Before and after coordinates

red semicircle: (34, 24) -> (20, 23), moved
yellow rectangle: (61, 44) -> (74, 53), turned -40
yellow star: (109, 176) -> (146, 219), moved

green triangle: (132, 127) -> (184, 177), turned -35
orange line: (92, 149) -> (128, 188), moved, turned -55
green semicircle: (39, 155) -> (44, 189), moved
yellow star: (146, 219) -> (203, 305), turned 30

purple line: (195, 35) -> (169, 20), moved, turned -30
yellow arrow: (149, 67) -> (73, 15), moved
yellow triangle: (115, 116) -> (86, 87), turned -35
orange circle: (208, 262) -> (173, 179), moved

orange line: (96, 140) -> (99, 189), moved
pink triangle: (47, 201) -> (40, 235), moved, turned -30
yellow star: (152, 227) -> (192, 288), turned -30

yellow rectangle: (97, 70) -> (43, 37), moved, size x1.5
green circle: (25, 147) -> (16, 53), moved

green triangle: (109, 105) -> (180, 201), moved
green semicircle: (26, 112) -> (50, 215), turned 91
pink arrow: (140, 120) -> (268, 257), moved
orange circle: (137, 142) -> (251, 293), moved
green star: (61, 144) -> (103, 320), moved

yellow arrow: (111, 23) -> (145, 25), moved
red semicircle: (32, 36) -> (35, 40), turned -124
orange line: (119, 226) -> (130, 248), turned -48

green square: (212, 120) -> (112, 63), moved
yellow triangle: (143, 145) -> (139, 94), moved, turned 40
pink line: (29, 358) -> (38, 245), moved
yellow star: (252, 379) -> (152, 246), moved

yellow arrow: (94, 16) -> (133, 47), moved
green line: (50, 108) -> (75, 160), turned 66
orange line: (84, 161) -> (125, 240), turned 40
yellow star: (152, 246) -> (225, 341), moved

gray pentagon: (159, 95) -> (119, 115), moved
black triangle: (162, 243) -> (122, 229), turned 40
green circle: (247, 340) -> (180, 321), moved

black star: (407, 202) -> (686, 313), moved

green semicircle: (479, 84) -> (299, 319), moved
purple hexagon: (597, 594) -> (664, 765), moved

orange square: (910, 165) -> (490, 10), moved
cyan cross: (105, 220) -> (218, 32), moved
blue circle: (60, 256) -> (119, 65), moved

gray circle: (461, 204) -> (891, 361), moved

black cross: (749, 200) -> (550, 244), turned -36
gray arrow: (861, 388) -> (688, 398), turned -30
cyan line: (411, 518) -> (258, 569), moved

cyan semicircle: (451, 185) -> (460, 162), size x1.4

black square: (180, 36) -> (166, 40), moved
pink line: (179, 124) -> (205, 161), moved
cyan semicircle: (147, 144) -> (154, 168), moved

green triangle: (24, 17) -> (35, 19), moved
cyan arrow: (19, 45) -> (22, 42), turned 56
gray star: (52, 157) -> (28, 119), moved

_TASK TO CARRY OUT_
Each record above should be reproduced in full, exactly as it stands.

_RESPONSE TO THIS EXERCISE_
red semicircle: (34, 24) -> (20, 23), moved
yellow rectangle: (61, 44) -> (74, 53), turned -40
yellow star: (109, 176) -> (146, 219), moved

green triangle: (132, 127) -> (184, 177), turned -35
orange line: (92, 149) -> (128, 188), moved, turned -55
green semicircle: (39, 155) -> (44, 189), moved
yellow star: (146, 219) -> (203, 305), turned 30

purple line: (195, 35) -> (169, 20), moved, turned -30
yellow arrow: (149, 67) -> (73, 15), moved
yellow triangle: (115, 116) -> (86, 87), turned -35
orange circle: (208, 262) -> (173, 179), moved

orange line: (96, 140) -> (99, 189), moved
pink triangle: (47, 201) -> (40, 235), moved, turned -30
yellow star: (152, 227) -> (192, 288), turned -30

yellow rectangle: (97, 70) -> (43, 37), moved, size x1.5
green circle: (25, 147) -> (16, 53), moved

green triangle: (109, 105) -> (180, 201), moved
green semicircle: (26, 112) -> (50, 215), turned 91
pink arrow: (140, 120) -> (268, 257), moved
orange circle: (137, 142) -> (251, 293), moved
green star: (61, 144) -> (103, 320), moved

yellow arrow: (111, 23) -> (145, 25), moved
red semicircle: (32, 36) -> (35, 40), turned -124
orange line: (119, 226) -> (130, 248), turned -48

green square: (212, 120) -> (112, 63), moved
yellow triangle: (143, 145) -> (139, 94), moved, turned 40
pink line: (29, 358) -> (38, 245), moved
yellow star: (252, 379) -> (152, 246), moved

yellow arrow: (94, 16) -> (133, 47), moved
green line: (50, 108) -> (75, 160), turned 66
orange line: (84, 161) -> (125, 240), turned 40
yellow star: (152, 246) -> (225, 341), moved

gray pentagon: (159, 95) -> (119, 115), moved
black triangle: (162, 243) -> (122, 229), turned 40
green circle: (247, 340) -> (180, 321), moved

black star: (407, 202) -> (686, 313), moved

green semicircle: (479, 84) -> (299, 319), moved
purple hexagon: (597, 594) -> (664, 765), moved

orange square: (910, 165) -> (490, 10), moved
cyan cross: (105, 220) -> (218, 32), moved
blue circle: (60, 256) -> (119, 65), moved

gray circle: (461, 204) -> (891, 361), moved

black cross: (749, 200) -> (550, 244), turned -36
gray arrow: (861, 388) -> (688, 398), turned -30
cyan line: (411, 518) -> (258, 569), moved

cyan semicircle: (451, 185) -> (460, 162), size x1.4

black square: (180, 36) -> (166, 40), moved
pink line: (179, 124) -> (205, 161), moved
cyan semicircle: (147, 144) -> (154, 168), moved

green triangle: (24, 17) -> (35, 19), moved
cyan arrow: (19, 45) -> (22, 42), turned 56
gray star: (52, 157) -> (28, 119), moved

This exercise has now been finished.